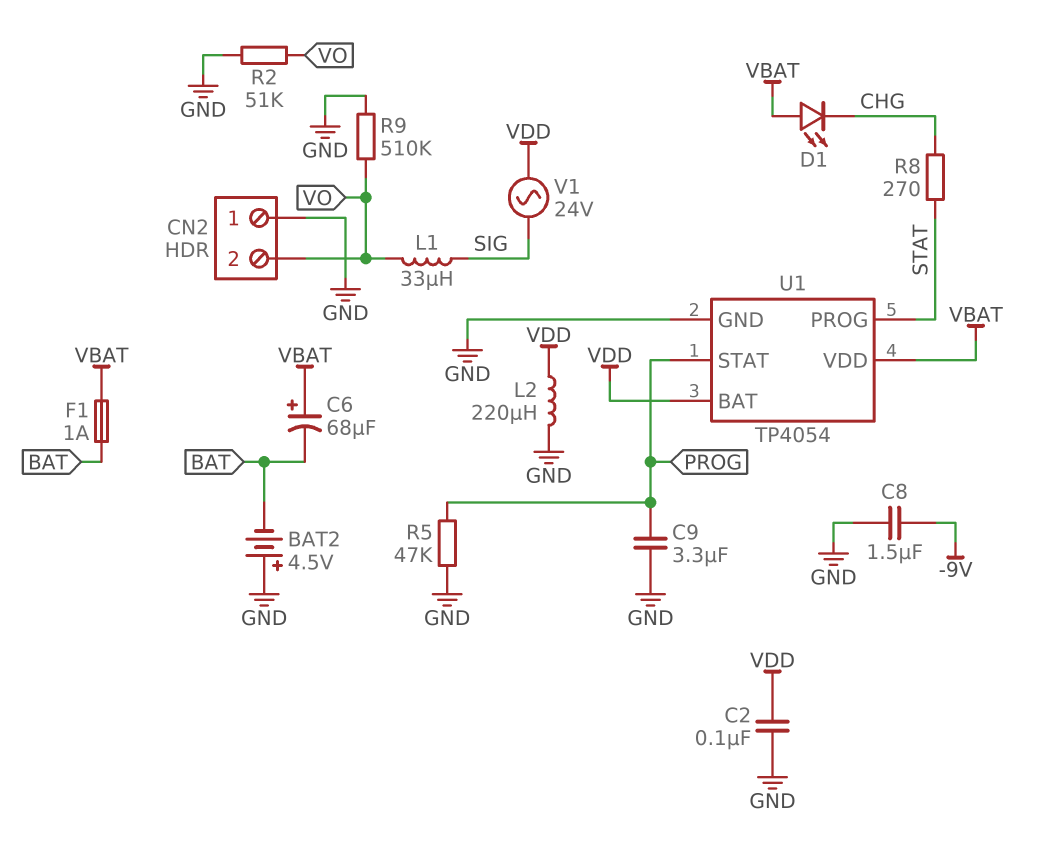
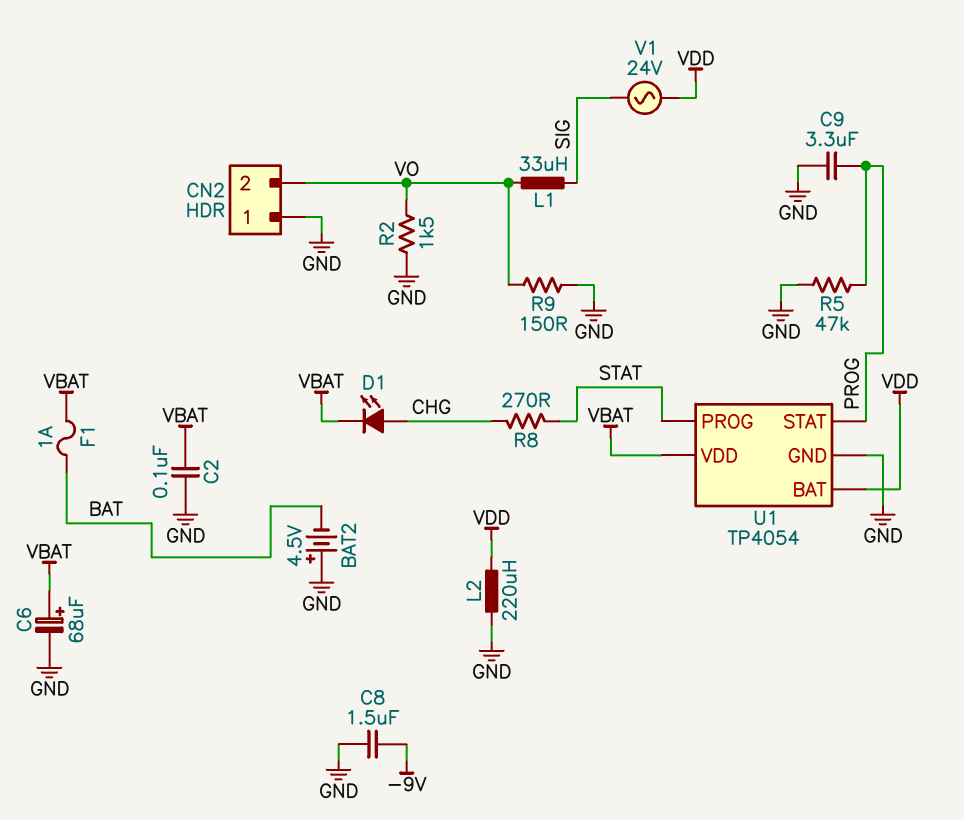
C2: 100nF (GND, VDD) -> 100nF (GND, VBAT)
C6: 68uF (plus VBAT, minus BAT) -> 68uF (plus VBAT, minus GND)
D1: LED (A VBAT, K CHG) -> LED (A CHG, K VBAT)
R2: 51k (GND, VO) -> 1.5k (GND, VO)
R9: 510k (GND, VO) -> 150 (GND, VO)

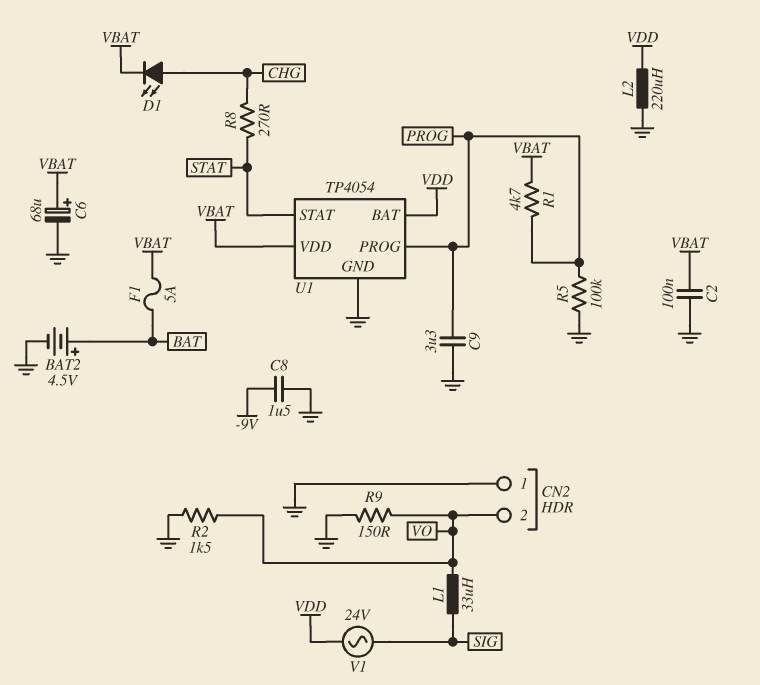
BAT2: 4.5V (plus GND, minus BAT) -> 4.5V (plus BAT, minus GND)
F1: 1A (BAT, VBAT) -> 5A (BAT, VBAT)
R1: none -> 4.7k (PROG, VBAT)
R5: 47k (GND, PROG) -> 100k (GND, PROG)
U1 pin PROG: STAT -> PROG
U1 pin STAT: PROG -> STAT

---

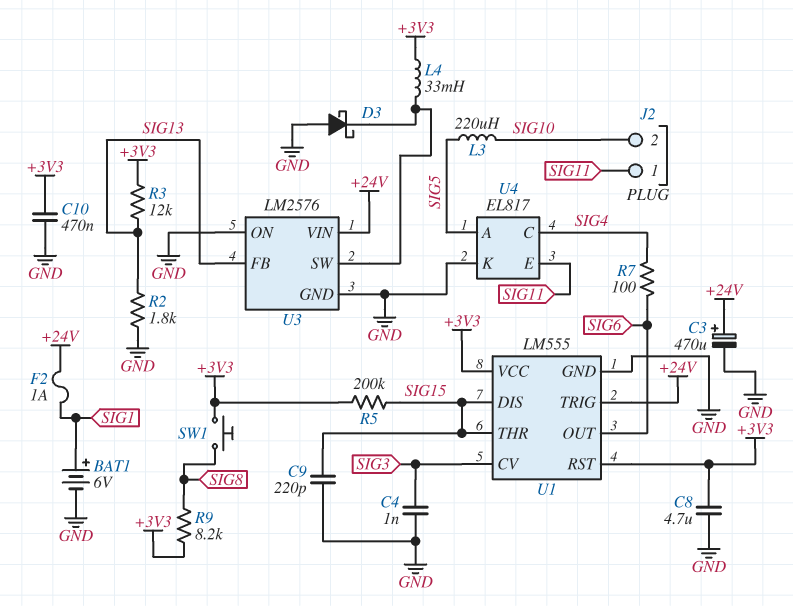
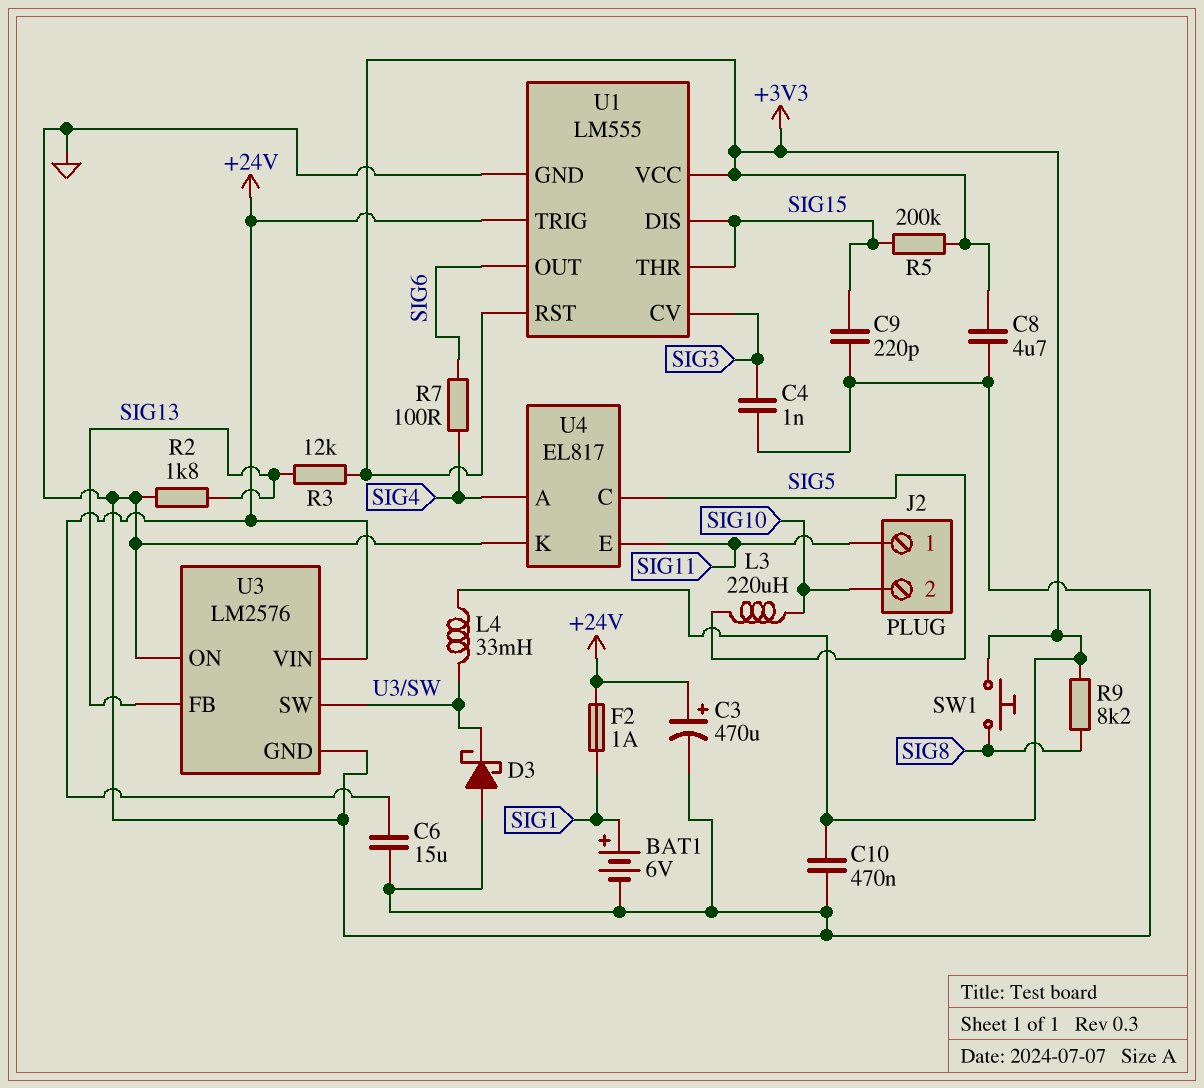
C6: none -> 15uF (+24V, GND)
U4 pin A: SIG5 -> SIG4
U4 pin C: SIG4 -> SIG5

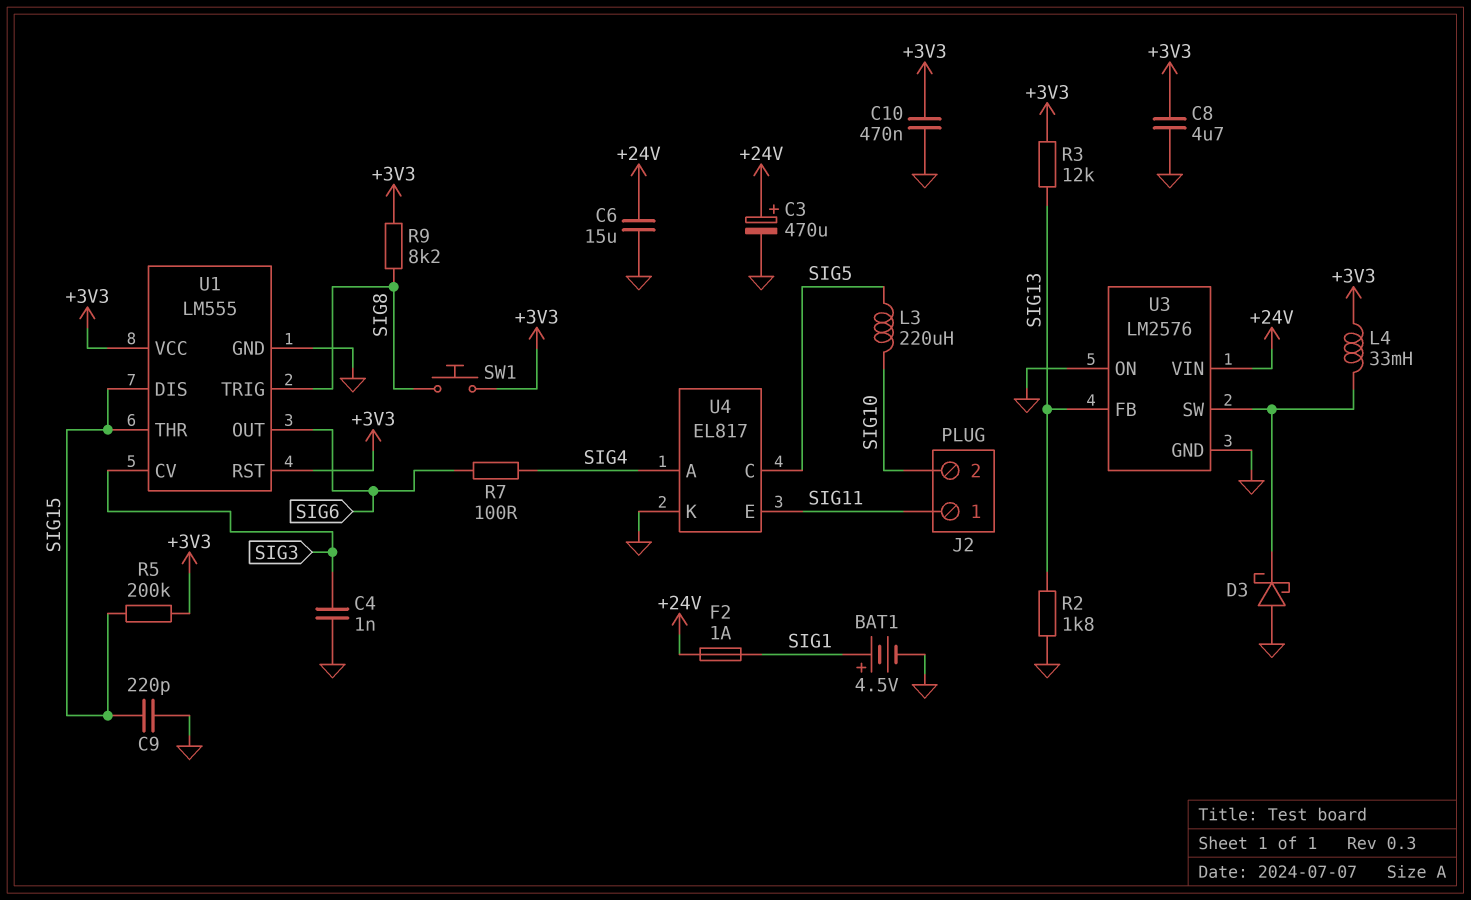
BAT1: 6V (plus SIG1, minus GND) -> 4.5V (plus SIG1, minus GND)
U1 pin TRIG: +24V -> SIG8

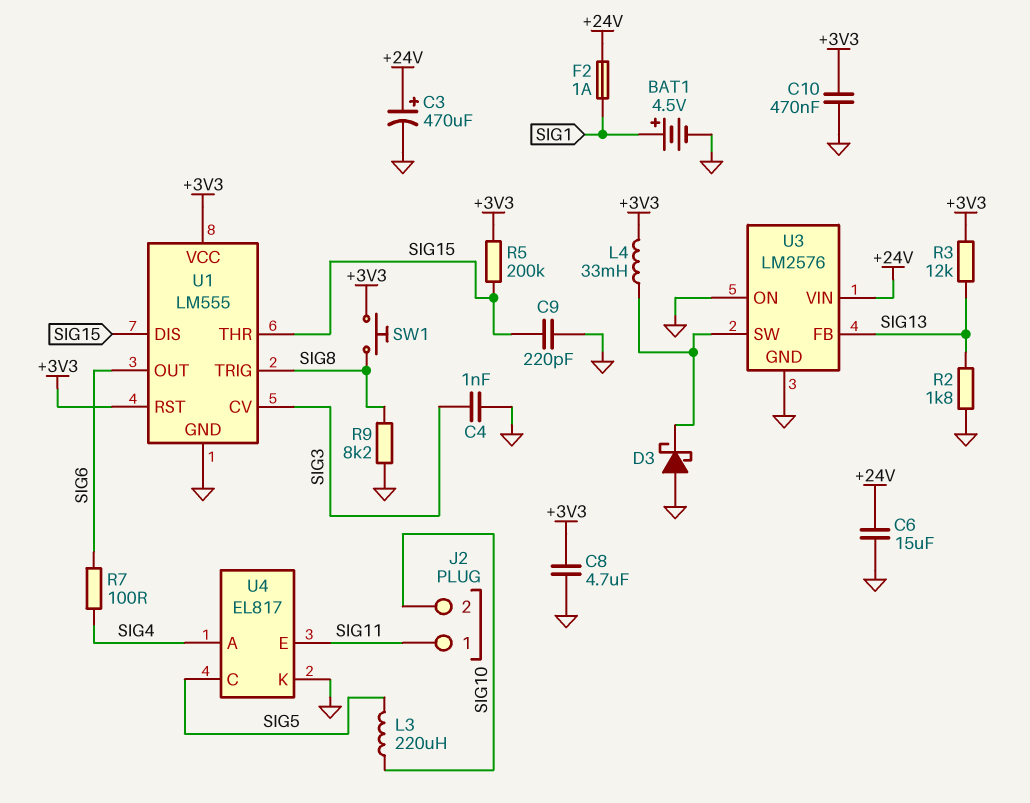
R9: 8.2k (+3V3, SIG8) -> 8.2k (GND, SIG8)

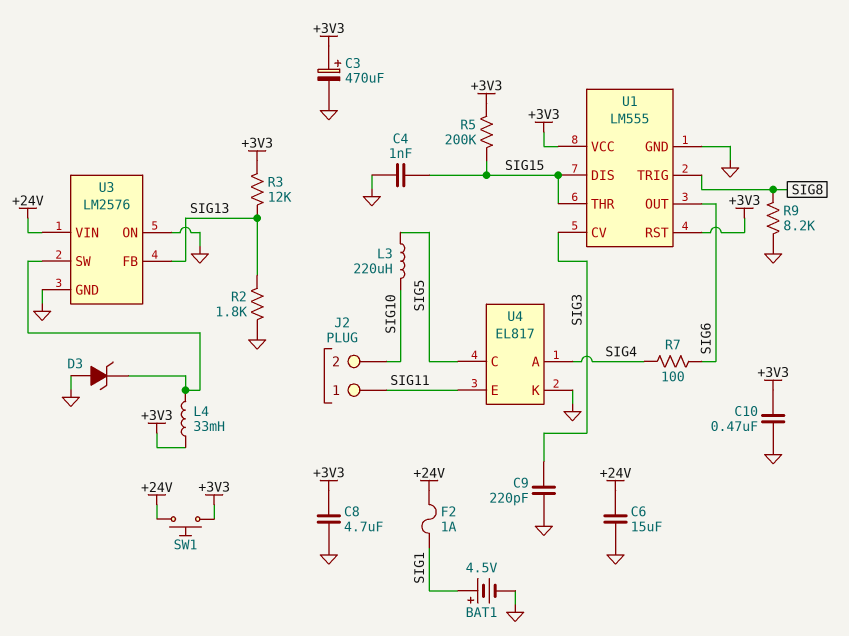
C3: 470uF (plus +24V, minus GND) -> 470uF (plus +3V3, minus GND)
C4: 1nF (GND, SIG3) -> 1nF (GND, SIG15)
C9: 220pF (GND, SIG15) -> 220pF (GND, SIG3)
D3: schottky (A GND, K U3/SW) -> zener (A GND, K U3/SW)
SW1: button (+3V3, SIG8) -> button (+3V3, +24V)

==

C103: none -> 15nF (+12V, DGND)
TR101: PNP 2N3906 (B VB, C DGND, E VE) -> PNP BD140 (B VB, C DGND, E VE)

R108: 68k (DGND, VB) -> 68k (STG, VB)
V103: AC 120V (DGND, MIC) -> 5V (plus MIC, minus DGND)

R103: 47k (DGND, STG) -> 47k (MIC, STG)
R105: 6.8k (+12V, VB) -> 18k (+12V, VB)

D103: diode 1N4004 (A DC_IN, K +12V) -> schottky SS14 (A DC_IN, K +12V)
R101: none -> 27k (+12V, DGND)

#### [TASK OBJECTIVE]
Starting at the line with "D3: schottky (A" and ending at the line with "SW1: button (+3V3, SIG8)", print each line of the listing above exactly, with no other lines.

#### [YOUR SOLUTION]
D3: schottky (A GND, K U3/SW) -> zener (A GND, K U3/SW)
SW1: button (+3V3, SIG8) -> button (+3V3, +24V)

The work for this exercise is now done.